TASK DIRECTIONS:
Provide an exact reproduction of every entry.

[INPUT RECORDS — start]

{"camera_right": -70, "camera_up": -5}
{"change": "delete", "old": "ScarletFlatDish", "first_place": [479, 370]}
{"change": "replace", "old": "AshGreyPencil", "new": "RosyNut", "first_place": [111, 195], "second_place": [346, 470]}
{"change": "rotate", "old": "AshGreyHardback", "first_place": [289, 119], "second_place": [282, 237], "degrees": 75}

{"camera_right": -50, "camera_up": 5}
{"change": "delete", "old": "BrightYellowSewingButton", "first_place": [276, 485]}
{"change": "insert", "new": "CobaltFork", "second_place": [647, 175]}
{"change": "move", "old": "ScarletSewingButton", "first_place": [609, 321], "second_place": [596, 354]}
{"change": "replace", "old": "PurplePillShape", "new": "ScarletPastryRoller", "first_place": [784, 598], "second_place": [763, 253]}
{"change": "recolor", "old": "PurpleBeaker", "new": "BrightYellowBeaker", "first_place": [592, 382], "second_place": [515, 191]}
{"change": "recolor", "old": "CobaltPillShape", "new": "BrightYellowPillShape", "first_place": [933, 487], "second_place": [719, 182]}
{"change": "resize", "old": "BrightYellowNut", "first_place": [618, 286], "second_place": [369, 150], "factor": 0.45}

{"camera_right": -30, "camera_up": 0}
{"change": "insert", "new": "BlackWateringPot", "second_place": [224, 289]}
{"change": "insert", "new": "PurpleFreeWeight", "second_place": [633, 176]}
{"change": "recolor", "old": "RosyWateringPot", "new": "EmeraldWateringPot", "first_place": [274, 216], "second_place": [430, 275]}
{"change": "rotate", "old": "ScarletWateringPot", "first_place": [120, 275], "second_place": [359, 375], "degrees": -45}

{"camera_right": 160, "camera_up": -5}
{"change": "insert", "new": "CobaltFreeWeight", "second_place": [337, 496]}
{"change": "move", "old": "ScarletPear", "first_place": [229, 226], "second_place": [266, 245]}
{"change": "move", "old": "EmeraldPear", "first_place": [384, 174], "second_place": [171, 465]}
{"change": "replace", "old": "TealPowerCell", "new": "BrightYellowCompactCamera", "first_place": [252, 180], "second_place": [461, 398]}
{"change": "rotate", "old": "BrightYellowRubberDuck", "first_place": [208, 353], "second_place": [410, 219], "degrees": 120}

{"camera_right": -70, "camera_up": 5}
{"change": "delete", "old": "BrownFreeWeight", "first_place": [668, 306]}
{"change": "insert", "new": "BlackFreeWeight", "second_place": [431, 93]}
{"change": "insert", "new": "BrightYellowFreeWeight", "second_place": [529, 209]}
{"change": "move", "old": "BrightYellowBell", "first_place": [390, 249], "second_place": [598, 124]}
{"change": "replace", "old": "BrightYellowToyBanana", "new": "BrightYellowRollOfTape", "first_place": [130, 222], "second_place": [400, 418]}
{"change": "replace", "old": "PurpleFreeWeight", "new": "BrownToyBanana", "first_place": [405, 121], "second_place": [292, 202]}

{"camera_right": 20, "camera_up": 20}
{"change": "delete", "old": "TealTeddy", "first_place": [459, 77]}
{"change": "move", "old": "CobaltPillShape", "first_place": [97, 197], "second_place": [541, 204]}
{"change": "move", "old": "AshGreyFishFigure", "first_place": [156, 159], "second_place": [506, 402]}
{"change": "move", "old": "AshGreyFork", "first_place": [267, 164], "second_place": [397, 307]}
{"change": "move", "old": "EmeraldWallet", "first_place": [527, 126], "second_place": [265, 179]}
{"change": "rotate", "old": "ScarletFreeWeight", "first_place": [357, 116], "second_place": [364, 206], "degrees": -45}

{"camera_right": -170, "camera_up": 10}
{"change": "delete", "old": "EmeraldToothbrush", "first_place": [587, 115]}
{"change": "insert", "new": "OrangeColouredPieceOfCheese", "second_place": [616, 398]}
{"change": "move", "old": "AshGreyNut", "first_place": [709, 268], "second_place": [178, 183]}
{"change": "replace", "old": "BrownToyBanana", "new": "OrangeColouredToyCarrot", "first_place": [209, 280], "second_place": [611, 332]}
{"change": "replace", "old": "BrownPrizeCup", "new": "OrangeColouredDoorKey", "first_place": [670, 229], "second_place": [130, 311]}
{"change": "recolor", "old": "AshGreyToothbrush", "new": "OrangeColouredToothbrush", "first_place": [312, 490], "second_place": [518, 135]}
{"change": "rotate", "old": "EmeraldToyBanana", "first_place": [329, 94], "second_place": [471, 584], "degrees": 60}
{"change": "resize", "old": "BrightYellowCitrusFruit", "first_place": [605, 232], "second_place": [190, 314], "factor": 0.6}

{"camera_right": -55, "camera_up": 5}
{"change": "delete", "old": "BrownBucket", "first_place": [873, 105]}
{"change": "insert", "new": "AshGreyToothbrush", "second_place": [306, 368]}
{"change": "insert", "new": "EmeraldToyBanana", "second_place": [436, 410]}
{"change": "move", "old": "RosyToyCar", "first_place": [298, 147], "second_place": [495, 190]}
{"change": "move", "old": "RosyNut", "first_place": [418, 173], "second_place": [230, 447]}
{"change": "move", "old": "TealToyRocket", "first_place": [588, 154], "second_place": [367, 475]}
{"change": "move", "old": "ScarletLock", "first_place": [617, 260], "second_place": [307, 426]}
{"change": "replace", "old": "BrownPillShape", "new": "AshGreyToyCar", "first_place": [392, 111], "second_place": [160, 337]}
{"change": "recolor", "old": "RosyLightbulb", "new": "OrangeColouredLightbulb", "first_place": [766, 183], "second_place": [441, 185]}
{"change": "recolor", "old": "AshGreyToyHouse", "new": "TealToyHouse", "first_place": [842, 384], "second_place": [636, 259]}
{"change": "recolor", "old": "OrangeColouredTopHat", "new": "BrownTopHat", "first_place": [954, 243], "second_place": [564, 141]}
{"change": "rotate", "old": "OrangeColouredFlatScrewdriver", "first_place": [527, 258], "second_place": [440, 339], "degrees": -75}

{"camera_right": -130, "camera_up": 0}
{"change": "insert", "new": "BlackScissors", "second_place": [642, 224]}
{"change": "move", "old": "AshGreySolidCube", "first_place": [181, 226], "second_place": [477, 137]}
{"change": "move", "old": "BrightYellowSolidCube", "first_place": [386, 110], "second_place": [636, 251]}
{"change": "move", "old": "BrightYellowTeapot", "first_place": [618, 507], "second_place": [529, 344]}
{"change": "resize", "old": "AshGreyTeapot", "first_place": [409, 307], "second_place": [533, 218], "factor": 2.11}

[INPUT RECORDS — finish]

TASK OUTPUT:
{"camera_right": -70, "camera_up": -5}
{"change": "delete", "old": "ScarletFlatDish", "first_place": [479, 370]}
{"change": "replace", "old": "AshGreyPencil", "new": "RosyNut", "first_place": [111, 195], "second_place": [346, 470]}
{"change": "rotate", "old": "AshGreyHardback", "first_place": [289, 119], "second_place": [282, 237], "degrees": 75}

{"camera_right": -50, "camera_up": 5}
{"change": "delete", "old": "BrightYellowSewingButton", "first_place": [276, 485]}
{"change": "insert", "new": "CobaltFork", "second_place": [647, 175]}
{"change": "move", "old": "ScarletSewingButton", "first_place": [609, 321], "second_place": [596, 354]}
{"change": "replace", "old": "PurplePillShape", "new": "ScarletPastryRoller", "first_place": [784, 598], "second_place": [763, 253]}
{"change": "recolor", "old": "PurpleBeaker", "new": "BrightYellowBeaker", "first_place": [592, 382], "second_place": [515, 191]}
{"change": "recolor", "old": "CobaltPillShape", "new": "BrightYellowPillShape", "first_place": [933, 487], "second_place": [719, 182]}
{"change": "resize", "old": "BrightYellowNut", "first_place": [618, 286], "second_place": [369, 150], "factor": 0.45}

{"camera_right": -30, "camera_up": 0}
{"change": "insert", "new": "BlackWateringPot", "second_place": [224, 289]}
{"change": "insert", "new": "PurpleFreeWeight", "second_place": [633, 176]}
{"change": "recolor", "old": "RosyWateringPot", "new": "EmeraldWateringPot", "first_place": [274, 216], "second_place": [430, 275]}
{"change": "rotate", "old": "ScarletWateringPot", "first_place": [120, 275], "second_place": [359, 375], "degrees": -45}

{"camera_right": 160, "camera_up": -5}
{"change": "insert", "new": "CobaltFreeWeight", "second_place": [337, 496]}
{"change": "move", "old": "ScarletPear", "first_place": [229, 226], "second_place": [266, 245]}
{"change": "move", "old": "EmeraldPear", "first_place": [384, 174], "second_place": [171, 465]}
{"change": "replace", "old": "TealPowerCell", "new": "BrightYellowCompactCamera", "first_place": [252, 180], "second_place": [461, 398]}
{"change": "rotate", "old": "BrightYellowRubberDuck", "first_place": [208, 353], "second_place": [410, 219], "degrees": 120}

{"camera_right": -70, "camera_up": 5}
{"change": "delete", "old": "BrownFreeWeight", "first_place": [668, 306]}
{"change": "insert", "new": "BlackFreeWeight", "second_place": [431, 93]}
{"change": "insert", "new": "BrightYellowFreeWeight", "second_place": [529, 209]}
{"change": "move", "old": "BrightYellowBell", "first_place": [390, 249], "second_place": [598, 124]}
{"change": "replace", "old": "BrightYellowToyBanana", "new": "BrightYellowRollOfTape", "first_place": [130, 222], "second_place": [400, 418]}
{"change": "replace", "old": "PurpleFreeWeight", "new": "BrownToyBanana", "first_place": [405, 121], "second_place": [292, 202]}

{"camera_right": 20, "camera_up": 20}
{"change": "delete", "old": "TealTeddy", "first_place": [459, 77]}
{"change": "move", "old": "CobaltPillShape", "first_place": [97, 197], "second_place": [541, 204]}
{"change": "move", "old": "AshGreyFishFigure", "first_place": [156, 159], "second_place": [506, 402]}
{"change": "move", "old": "AshGreyFork", "first_place": [267, 164], "second_place": [397, 307]}
{"change": "move", "old": "EmeraldWallet", "first_place": [527, 126], "second_place": [265, 179]}
{"change": "rotate", "old": "ScarletFreeWeight", "first_place": [357, 116], "second_place": [364, 206], "degrees": -45}

{"camera_right": -170, "camera_up": 10}
{"change": "delete", "old": "EmeraldToothbrush", "first_place": [587, 115]}
{"change": "insert", "new": "OrangeColouredPieceOfCheese", "second_place": [616, 398]}
{"change": "move", "old": "AshGreyNut", "first_place": [709, 268], "second_place": [178, 183]}
{"change": "replace", "old": "BrownToyBanana", "new": "OrangeColouredToyCarrot", "first_place": [209, 280], "second_place": [611, 332]}
{"change": "replace", "old": "BrownPrizeCup", "new": "OrangeColouredDoorKey", "first_place": [670, 229], "second_place": [130, 311]}
{"change": "recolor", "old": "AshGreyToothbrush", "new": "OrangeColouredToothbrush", "first_place": [312, 490], "second_place": [518, 135]}
{"change": "rotate", "old": "EmeraldToyBanana", "first_place": [329, 94], "second_place": [471, 584], "degrees": 60}
{"change": "resize", "old": "BrightYellowCitrusFruit", "first_place": [605, 232], "second_place": [190, 314], "factor": 0.6}

{"camera_right": -55, "camera_up": 5}
{"change": "delete", "old": "BrownBucket", "first_place": [873, 105]}
{"change": "insert", "new": "AshGreyToothbrush", "second_place": [306, 368]}
{"change": "insert", "new": "EmeraldToyBanana", "second_place": [436, 410]}
{"change": "move", "old": "RosyToyCar", "first_place": [298, 147], "second_place": [495, 190]}
{"change": "move", "old": "RosyNut", "first_place": [418, 173], "second_place": [230, 447]}
{"change": "move", "old": "TealToyRocket", "first_place": [588, 154], "second_place": [367, 475]}
{"change": "move", "old": "ScarletLock", "first_place": [617, 260], "second_place": [307, 426]}
{"change": "replace", "old": "BrownPillShape", "new": "AshGreyToyCar", "first_place": [392, 111], "second_place": [160, 337]}
{"change": "recolor", "old": "RosyLightbulb", "new": "OrangeColouredLightbulb", "first_place": [766, 183], "second_place": [441, 185]}
{"change": "recolor", "old": "AshGreyToyHouse", "new": "TealToyHouse", "first_place": [842, 384], "second_place": [636, 259]}
{"change": "recolor", "old": "OrangeColouredTopHat", "new": "BrownTopHat", "first_place": [954, 243], "second_place": [564, 141]}
{"change": "rotate", "old": "OrangeColouredFlatScrewdriver", "first_place": [527, 258], "second_place": [440, 339], "degrees": -75}

{"camera_right": -130, "camera_up": 0}
{"change": "insert", "new": "BlackScissors", "second_place": [642, 224]}
{"change": "move", "old": "AshGreySolidCube", "first_place": [181, 226], "second_place": [477, 137]}
{"change": "move", "old": "BrightYellowSolidCube", "first_place": [386, 110], "second_place": [636, 251]}
{"change": "move", "old": "BrightYellowTeapot", "first_place": [618, 507], "second_place": [529, 344]}
{"change": "resize", "old": "AshGreyTeapot", "first_place": [409, 307], "second_place": [533, 218], "factor": 2.11}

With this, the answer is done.